**Problem to work on:** Show every line of the data that contains the string "lime".

**Excerpted data:**
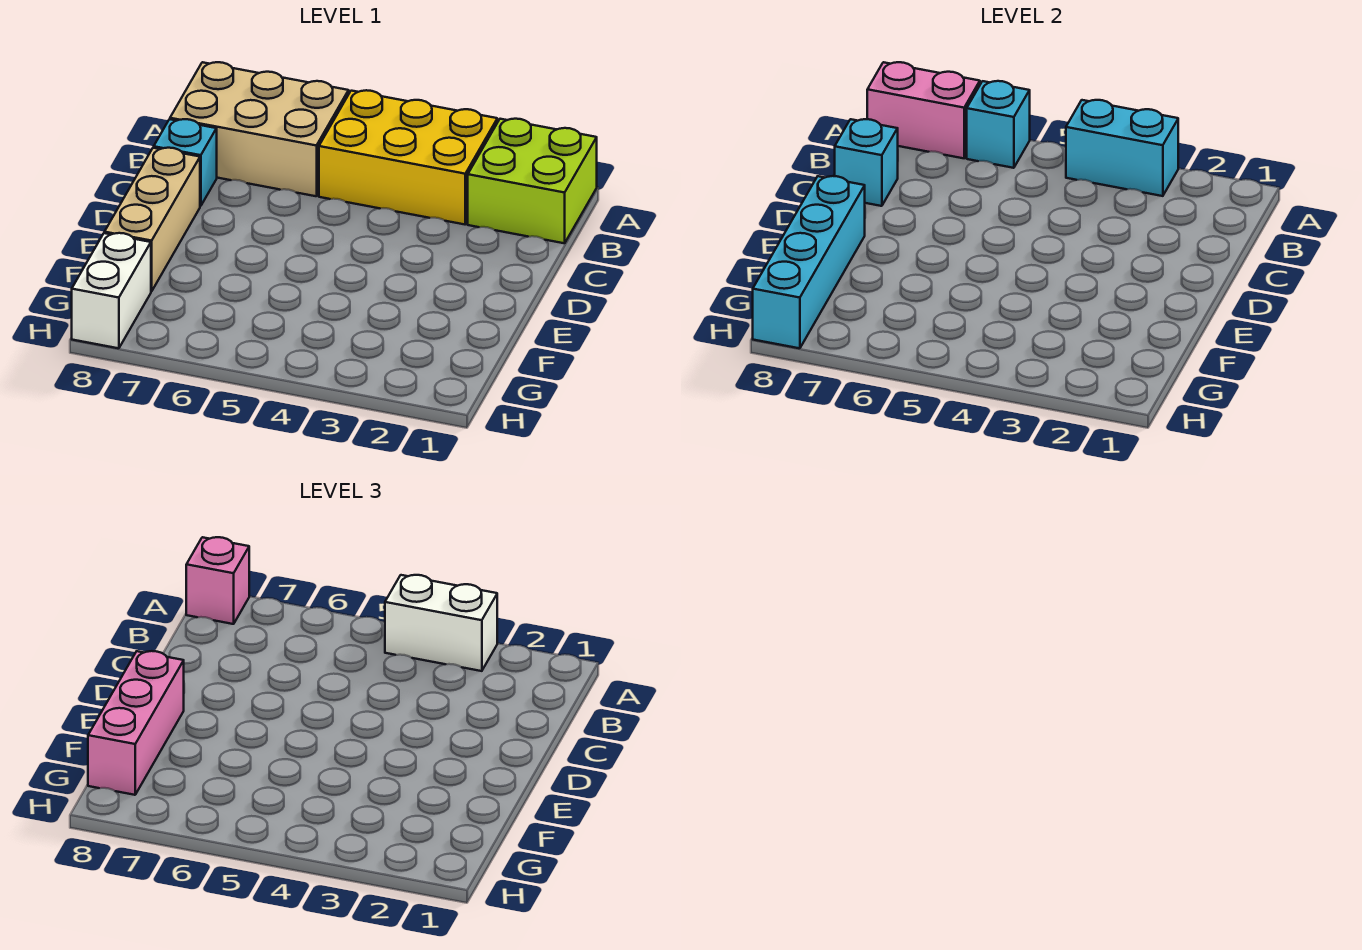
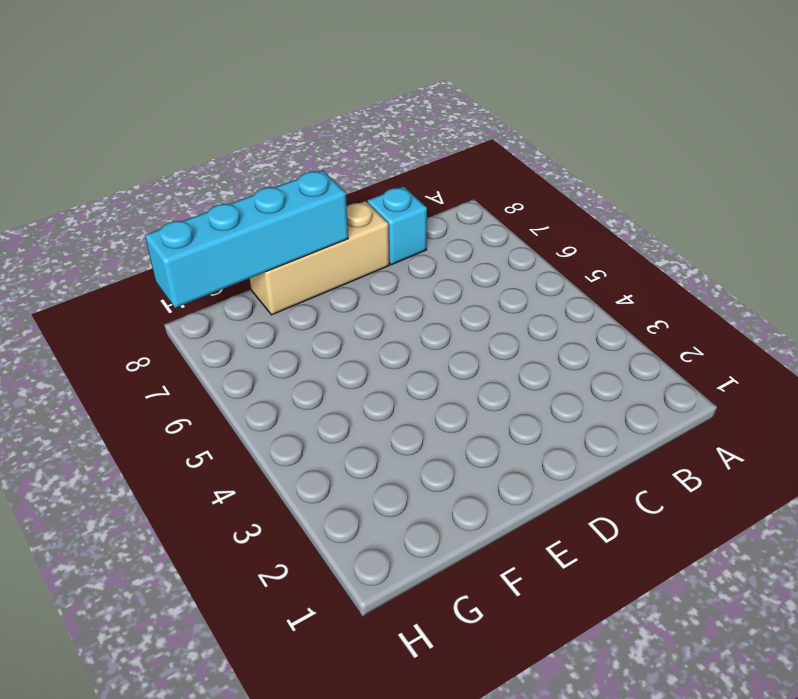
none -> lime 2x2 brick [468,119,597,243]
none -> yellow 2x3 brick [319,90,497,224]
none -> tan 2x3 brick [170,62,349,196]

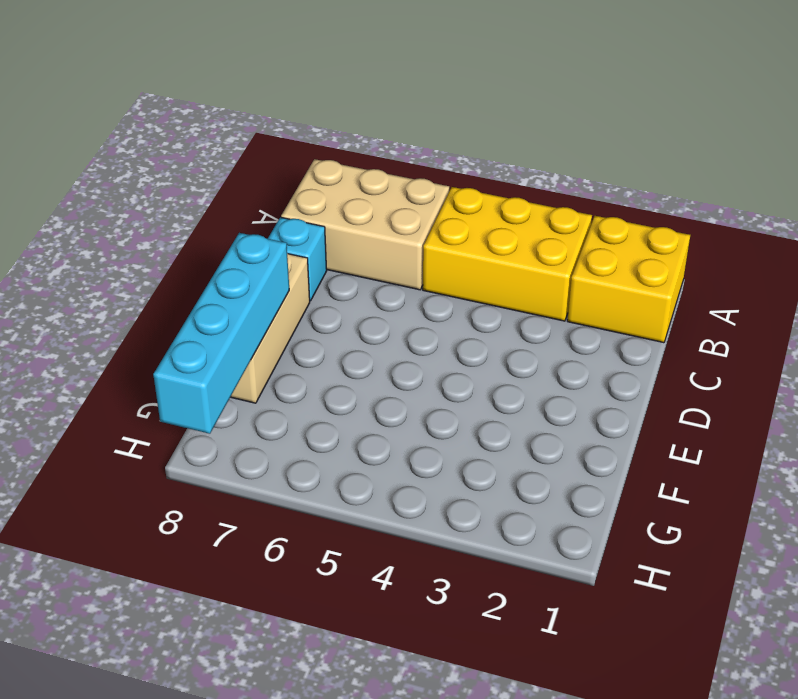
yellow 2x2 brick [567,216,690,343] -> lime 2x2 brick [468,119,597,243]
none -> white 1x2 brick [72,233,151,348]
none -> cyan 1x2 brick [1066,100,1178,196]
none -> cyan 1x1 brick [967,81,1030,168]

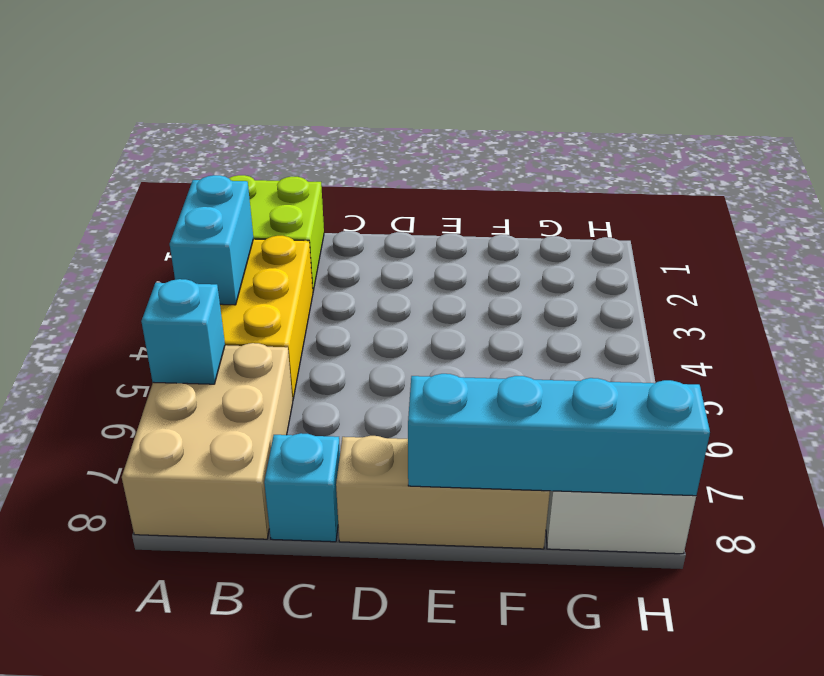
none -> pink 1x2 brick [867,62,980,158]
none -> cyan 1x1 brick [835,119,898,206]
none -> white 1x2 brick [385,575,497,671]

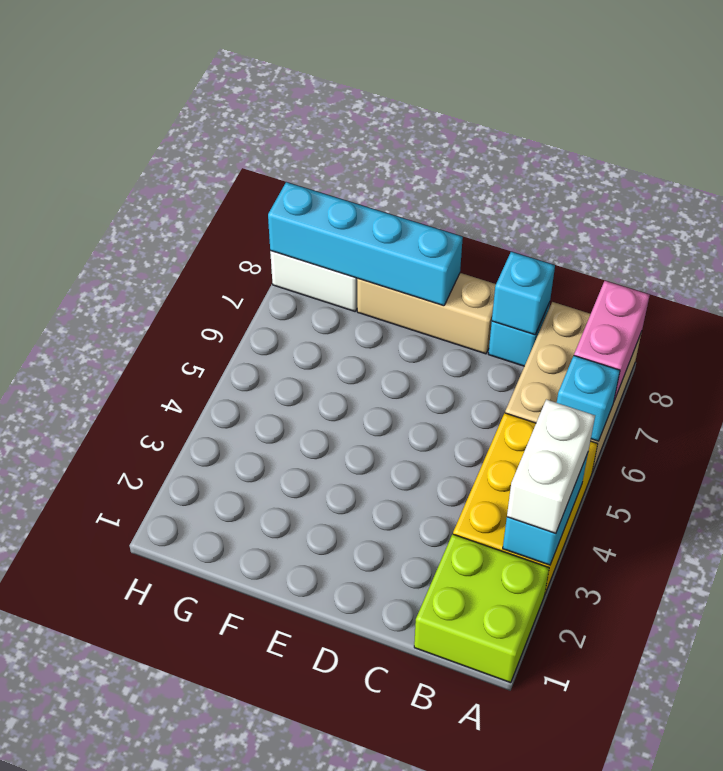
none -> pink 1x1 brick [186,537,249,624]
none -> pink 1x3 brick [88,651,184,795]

**Response area:**
none -> lime 2x2 brick [468,119,597,243]
yellow 2x2 brick [567,216,690,343] -> lime 2x2 brick [468,119,597,243]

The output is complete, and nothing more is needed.